◆ The task
Search the material below for "rolling" and copy every line where it occurs.

◆ The records
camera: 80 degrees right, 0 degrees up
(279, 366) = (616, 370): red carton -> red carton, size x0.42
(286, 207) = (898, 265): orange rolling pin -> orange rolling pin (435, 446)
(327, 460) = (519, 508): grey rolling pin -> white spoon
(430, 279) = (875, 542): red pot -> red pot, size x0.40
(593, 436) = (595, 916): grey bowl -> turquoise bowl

◆ Expected answer
(286, 207) = (898, 265): orange rolling pin -> orange rolling pin (435, 446)
(327, 460) = (519, 508): grey rolling pin -> white spoon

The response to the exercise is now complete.